Retype the items character for character, from the start through the line containing "Live recording:Gunfight at", including that line.

Start of Data for processing

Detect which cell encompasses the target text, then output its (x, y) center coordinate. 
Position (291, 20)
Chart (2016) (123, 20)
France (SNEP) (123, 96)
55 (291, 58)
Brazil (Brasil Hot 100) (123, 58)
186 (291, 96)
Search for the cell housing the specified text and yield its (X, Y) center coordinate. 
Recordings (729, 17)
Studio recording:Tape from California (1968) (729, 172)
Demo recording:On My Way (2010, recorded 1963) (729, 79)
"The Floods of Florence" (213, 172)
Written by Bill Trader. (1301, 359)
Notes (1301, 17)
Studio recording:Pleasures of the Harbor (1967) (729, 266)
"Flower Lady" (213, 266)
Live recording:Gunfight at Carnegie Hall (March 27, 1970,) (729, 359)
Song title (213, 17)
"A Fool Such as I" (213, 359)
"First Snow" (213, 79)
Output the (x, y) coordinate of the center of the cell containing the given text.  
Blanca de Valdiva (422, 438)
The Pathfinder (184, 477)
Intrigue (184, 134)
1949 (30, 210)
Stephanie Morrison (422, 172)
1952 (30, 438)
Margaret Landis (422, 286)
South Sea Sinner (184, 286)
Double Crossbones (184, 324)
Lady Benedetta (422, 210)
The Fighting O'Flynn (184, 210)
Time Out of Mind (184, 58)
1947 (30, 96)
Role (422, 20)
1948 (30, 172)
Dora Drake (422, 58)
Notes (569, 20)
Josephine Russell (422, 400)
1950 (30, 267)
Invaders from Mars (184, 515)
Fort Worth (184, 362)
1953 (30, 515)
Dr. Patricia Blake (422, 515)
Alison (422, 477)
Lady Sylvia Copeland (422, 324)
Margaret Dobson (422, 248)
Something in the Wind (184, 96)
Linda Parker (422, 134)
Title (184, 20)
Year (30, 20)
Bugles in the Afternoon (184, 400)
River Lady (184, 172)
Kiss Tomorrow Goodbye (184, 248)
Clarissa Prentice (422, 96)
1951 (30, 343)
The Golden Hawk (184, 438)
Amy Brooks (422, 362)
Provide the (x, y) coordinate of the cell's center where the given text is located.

End of Data for processing

Response to this exercise:
Detect which cell encompasses the target text, then output its (x, y) center coordinate. 
Position (291, 20)
Chart (2016) (123, 20)
France (SNEP) (123, 96)
55 (291, 58)
Brazil (Brasil Hot 100) (123, 58)
186 (291, 96)
Search for the cell housing the specified text and yield its (X, Y) center coordinate. 
Recordings (729, 17)
Studio recording:Tape from California (1968) (729, 172)
Demo recording:On My Way (2010, recorded 1963) (729, 79)
"The Floods of Florence" (213, 172)
Written by Bill Trader. (1301, 359)
Notes (1301, 17)
Studio recording:Pleasures of the Harbor (1967) (729, 266)
"Flower Lady" (213, 266)
Live recording:Gunfight at Carnegie Hall (March 27, 1970,) (729, 359)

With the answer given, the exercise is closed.